**WHAT THIS TASK INVOLVES**
Exact repetition of the data below is required.

Colored object listings
━━━━━━━━

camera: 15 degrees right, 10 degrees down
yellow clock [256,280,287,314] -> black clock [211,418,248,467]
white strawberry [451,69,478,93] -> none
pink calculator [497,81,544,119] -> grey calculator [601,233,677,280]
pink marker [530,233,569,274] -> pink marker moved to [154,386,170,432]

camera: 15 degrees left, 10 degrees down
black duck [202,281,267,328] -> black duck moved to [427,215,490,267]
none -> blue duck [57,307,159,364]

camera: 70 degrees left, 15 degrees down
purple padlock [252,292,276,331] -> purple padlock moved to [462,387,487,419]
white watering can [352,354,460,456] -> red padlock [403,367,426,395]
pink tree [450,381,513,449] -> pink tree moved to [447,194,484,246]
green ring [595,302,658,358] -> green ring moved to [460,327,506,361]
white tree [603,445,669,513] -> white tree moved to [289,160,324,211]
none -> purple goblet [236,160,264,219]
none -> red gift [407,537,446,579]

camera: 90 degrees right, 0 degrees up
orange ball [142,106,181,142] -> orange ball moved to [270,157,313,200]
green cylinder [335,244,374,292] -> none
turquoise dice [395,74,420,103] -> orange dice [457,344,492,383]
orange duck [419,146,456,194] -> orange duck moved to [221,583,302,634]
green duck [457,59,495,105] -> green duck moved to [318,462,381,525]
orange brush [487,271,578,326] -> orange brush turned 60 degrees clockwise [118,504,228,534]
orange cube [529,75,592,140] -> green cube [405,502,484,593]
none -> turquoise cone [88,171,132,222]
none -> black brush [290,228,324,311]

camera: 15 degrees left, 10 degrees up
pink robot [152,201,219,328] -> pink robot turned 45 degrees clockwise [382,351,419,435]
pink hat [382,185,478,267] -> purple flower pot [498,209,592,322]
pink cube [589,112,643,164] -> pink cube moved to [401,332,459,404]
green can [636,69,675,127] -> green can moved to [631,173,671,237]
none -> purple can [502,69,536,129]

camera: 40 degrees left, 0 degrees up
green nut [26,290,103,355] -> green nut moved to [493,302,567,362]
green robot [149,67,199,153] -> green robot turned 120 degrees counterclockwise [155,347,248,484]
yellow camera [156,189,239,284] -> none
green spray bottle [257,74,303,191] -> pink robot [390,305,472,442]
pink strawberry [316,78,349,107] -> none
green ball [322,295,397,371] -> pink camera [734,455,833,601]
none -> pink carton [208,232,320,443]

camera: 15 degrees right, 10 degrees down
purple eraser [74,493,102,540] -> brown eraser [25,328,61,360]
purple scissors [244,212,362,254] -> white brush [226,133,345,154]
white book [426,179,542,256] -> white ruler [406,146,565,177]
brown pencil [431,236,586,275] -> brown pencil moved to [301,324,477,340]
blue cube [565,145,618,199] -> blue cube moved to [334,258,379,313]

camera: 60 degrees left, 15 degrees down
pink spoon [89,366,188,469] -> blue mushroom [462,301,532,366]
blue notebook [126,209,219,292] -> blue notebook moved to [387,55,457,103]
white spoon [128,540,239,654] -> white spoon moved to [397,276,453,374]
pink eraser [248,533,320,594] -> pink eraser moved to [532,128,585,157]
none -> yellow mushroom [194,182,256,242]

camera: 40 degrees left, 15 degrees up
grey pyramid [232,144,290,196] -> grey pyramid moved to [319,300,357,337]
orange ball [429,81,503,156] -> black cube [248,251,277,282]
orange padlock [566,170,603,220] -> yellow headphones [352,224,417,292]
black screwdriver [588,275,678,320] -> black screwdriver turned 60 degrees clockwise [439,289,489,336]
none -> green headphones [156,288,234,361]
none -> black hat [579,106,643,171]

━━━━━━━━

**WRITTEN ANSWER**
camera: 15 degrees right, 10 degrees down
yellow clock [256,280,287,314] -> black clock [211,418,248,467]
white strawberry [451,69,478,93] -> none
pink calculator [497,81,544,119] -> grey calculator [601,233,677,280]
pink marker [530,233,569,274] -> pink marker moved to [154,386,170,432]

camera: 15 degrees left, 10 degrees down
black duck [202,281,267,328] -> black duck moved to [427,215,490,267]
none -> blue duck [57,307,159,364]

camera: 70 degrees left, 15 degrees down
purple padlock [252,292,276,331] -> purple padlock moved to [462,387,487,419]
white watering can [352,354,460,456] -> red padlock [403,367,426,395]
pink tree [450,381,513,449] -> pink tree moved to [447,194,484,246]
green ring [595,302,658,358] -> green ring moved to [460,327,506,361]
white tree [603,445,669,513] -> white tree moved to [289,160,324,211]
none -> purple goblet [236,160,264,219]
none -> red gift [407,537,446,579]

camera: 90 degrees right, 0 degrees up
orange ball [142,106,181,142] -> orange ball moved to [270,157,313,200]
green cylinder [335,244,374,292] -> none
turquoise dice [395,74,420,103] -> orange dice [457,344,492,383]
orange duck [419,146,456,194] -> orange duck moved to [221,583,302,634]
green duck [457,59,495,105] -> green duck moved to [318,462,381,525]
orange brush [487,271,578,326] -> orange brush turned 60 degrees clockwise [118,504,228,534]
orange cube [529,75,592,140] -> green cube [405,502,484,593]
none -> turquoise cone [88,171,132,222]
none -> black brush [290,228,324,311]

camera: 15 degrees left, 10 degrees up
pink robot [152,201,219,328] -> pink robot turned 45 degrees clockwise [382,351,419,435]
pink hat [382,185,478,267] -> purple flower pot [498,209,592,322]
pink cube [589,112,643,164] -> pink cube moved to [401,332,459,404]
green can [636,69,675,127] -> green can moved to [631,173,671,237]
none -> purple can [502,69,536,129]

camera: 40 degrees left, 0 degrees up
green nut [26,290,103,355] -> green nut moved to [493,302,567,362]
green robot [149,67,199,153] -> green robot turned 120 degrees counterclockwise [155,347,248,484]
yellow camera [156,189,239,284] -> none
green spray bottle [257,74,303,191] -> pink robot [390,305,472,442]
pink strawberry [316,78,349,107] -> none
green ball [322,295,397,371] -> pink camera [734,455,833,601]
none -> pink carton [208,232,320,443]

camera: 15 degrees right, 10 degrees down
purple eraser [74,493,102,540] -> brown eraser [25,328,61,360]
purple scissors [244,212,362,254] -> white brush [226,133,345,154]
white book [426,179,542,256] -> white ruler [406,146,565,177]
brown pencil [431,236,586,275] -> brown pencil moved to [301,324,477,340]
blue cube [565,145,618,199] -> blue cube moved to [334,258,379,313]

camera: 60 degrees left, 15 degrees down
pink spoon [89,366,188,469] -> blue mushroom [462,301,532,366]
blue notebook [126,209,219,292] -> blue notebook moved to [387,55,457,103]
white spoon [128,540,239,654] -> white spoon moved to [397,276,453,374]
pink eraser [248,533,320,594] -> pink eraser moved to [532,128,585,157]
none -> yellow mushroom [194,182,256,242]

camera: 40 degrees left, 15 degrees up
grey pyramid [232,144,290,196] -> grey pyramid moved to [319,300,357,337]
orange ball [429,81,503,156] -> black cube [248,251,277,282]
orange padlock [566,170,603,220] -> yellow headphones [352,224,417,292]
black screwdriver [588,275,678,320] -> black screwdriver turned 60 degrees clockwise [439,289,489,336]
none -> green headphones [156,288,234,361]
none -> black hat [579,106,643,171]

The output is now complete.